What you should do: Your job is to set down the stretch of entries that opens with the line containing "OLED3 pin VCC: GND -> 5V" and closes with the line containing "DRIVER1 pin IN2: C15 -> A9". Keep both end lines, copy each exactly, and add nothing.

Material provided:
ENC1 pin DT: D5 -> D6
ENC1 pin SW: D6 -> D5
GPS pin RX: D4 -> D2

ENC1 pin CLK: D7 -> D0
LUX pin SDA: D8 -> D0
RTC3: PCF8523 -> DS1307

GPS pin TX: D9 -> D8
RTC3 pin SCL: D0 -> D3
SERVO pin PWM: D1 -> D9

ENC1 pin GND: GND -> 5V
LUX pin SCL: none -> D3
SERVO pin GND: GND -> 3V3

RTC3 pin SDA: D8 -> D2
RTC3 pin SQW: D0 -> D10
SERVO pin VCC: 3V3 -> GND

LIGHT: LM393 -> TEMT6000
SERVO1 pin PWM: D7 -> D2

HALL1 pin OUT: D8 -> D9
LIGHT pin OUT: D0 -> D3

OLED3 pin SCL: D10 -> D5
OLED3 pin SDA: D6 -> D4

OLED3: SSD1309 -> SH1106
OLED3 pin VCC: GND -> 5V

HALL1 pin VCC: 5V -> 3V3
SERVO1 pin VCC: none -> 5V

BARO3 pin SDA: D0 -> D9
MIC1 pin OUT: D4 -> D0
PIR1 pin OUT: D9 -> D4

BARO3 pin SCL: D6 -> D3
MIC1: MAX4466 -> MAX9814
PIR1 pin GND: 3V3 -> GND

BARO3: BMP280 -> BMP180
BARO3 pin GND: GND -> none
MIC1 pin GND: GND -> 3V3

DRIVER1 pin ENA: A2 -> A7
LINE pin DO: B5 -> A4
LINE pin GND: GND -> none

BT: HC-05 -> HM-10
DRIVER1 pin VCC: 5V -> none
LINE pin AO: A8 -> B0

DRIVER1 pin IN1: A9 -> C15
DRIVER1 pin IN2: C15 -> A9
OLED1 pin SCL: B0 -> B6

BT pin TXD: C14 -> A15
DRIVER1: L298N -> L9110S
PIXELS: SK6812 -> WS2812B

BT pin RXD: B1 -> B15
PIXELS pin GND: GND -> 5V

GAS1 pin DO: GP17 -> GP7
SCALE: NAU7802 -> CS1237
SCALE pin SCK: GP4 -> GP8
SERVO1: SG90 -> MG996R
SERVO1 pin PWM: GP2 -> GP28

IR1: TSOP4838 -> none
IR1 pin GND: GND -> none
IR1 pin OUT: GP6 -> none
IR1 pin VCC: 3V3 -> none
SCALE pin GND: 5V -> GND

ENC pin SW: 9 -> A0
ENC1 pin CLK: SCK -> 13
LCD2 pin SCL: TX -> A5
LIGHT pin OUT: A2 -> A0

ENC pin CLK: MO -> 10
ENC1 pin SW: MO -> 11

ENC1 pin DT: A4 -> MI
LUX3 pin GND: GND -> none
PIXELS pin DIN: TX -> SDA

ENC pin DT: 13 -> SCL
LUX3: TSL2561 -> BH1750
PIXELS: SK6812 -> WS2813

Response area:
OLED3 pin VCC: GND -> 5V

HALL1 pin VCC: 5V -> 3V3
SERVO1 pin VCC: none -> 5V

BARO3 pin SDA: D0 -> D9
MIC1 pin OUT: D4 -> D0
PIR1 pin OUT: D9 -> D4

BARO3 pin SCL: D6 -> D3
MIC1: MAX4466 -> MAX9814
PIR1 pin GND: 3V3 -> GND

BARO3: BMP280 -> BMP180
BARO3 pin GND: GND -> none
MIC1 pin GND: GND -> 3V3

DRIVER1 pin ENA: A2 -> A7
LINE pin DO: B5 -> A4
LINE pin GND: GND -> none

BT: HC-05 -> HM-10
DRIVER1 pin VCC: 5V -> none
LINE pin AO: A8 -> B0

DRIVER1 pin IN1: A9 -> C15
DRIVER1 pin IN2: C15 -> A9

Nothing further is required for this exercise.